> DATA SHOWN
::::::

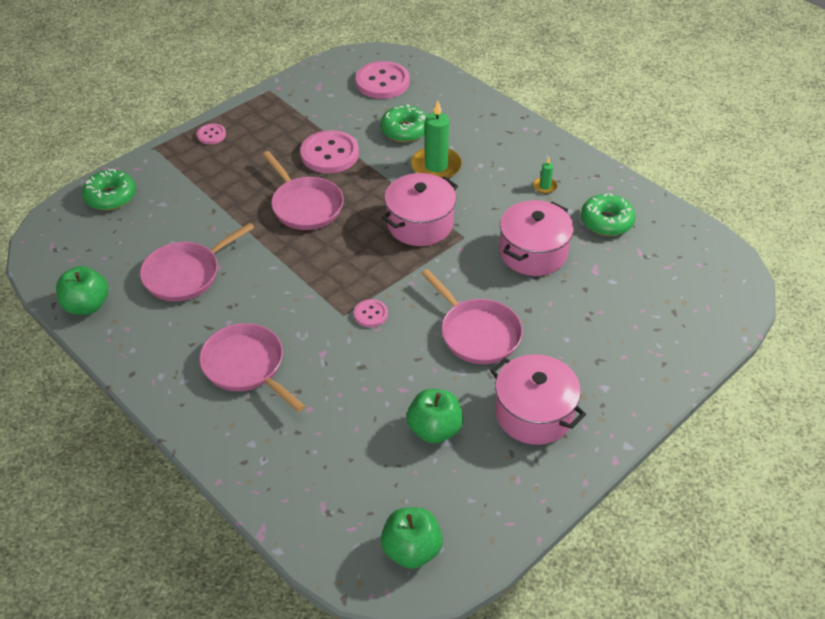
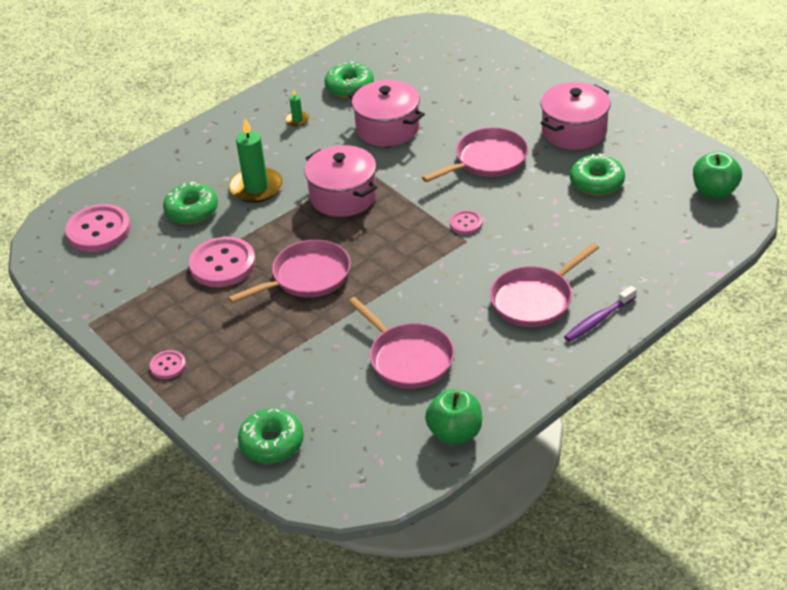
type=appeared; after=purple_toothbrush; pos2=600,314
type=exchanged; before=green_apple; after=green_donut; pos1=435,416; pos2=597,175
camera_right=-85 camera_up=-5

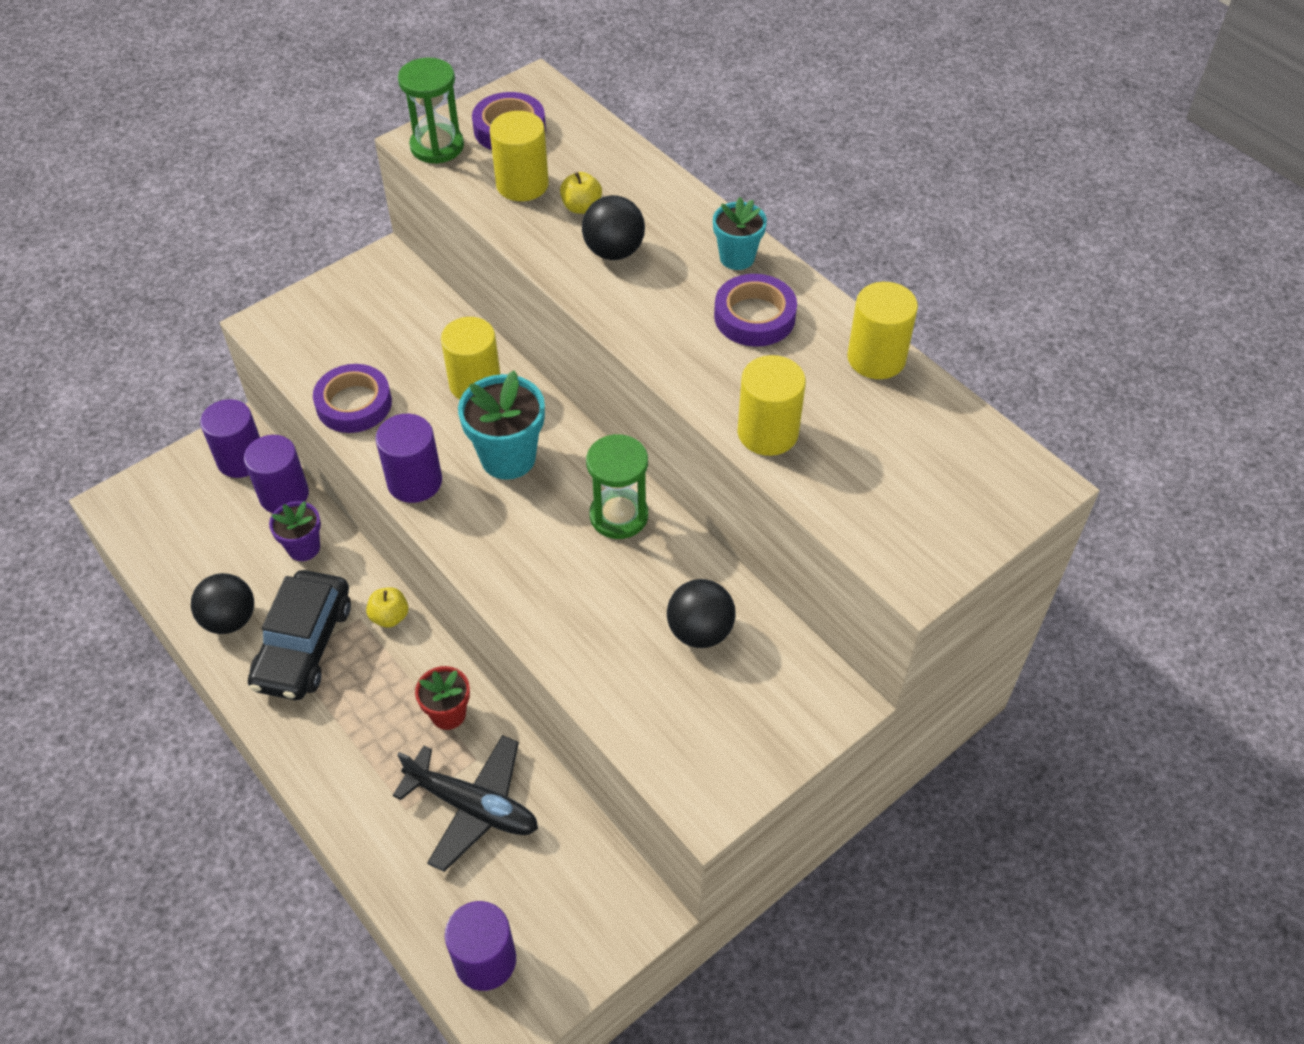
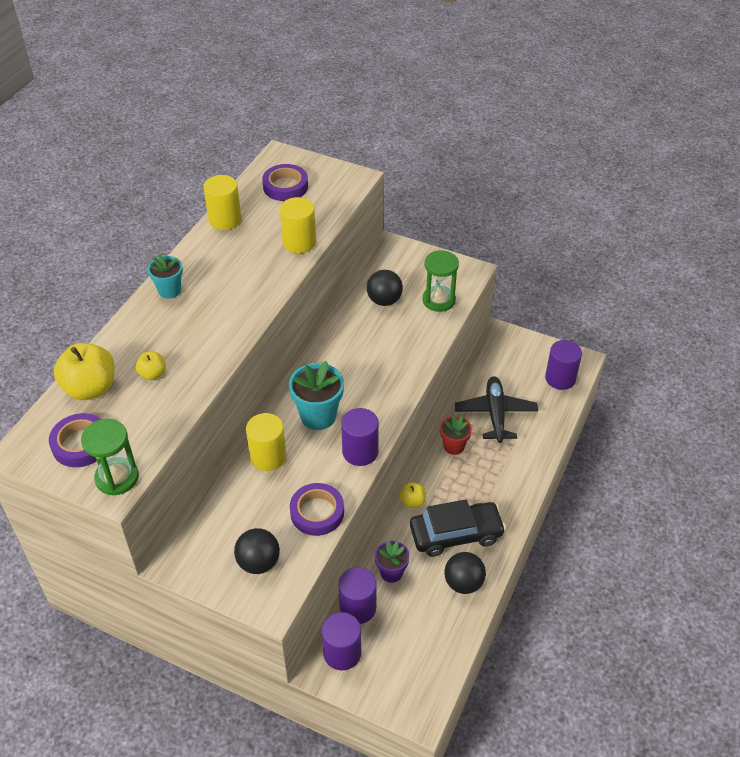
type=missing; before=yellow_cylinder; pos1=519,156
type=appeared; after=yellow_apple; pos2=84,371
type=relocated; before=black_ball; pos1=613,227; pos2=257,551
type=relocated; before=green_hourglass; pos1=617,486; pos2=441,281
type=relocated; before=purple_tape; pos1=755,310; pos2=285,182
camera_right=-115 camera_up=-5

::::::

> WHAT YOU WILL DO
Take the entries above and set them down exactly, minus the pictures.

> OUTPUT
type=appeared; after=purple_toothbrush; pos2=600,314
type=exchanged; before=green_apple; after=green_donut; pos1=435,416; pos2=597,175
camera_right=-85 camera_up=-5

type=missing; before=yellow_cylinder; pos1=519,156
type=appeared; after=yellow_apple; pos2=84,371
type=relocated; before=black_ball; pos1=613,227; pos2=257,551
type=relocated; before=green_hourglass; pos1=617,486; pos2=441,281
type=relocated; before=purple_tape; pos1=755,310; pos2=285,182
camera_right=-115 camera_up=-5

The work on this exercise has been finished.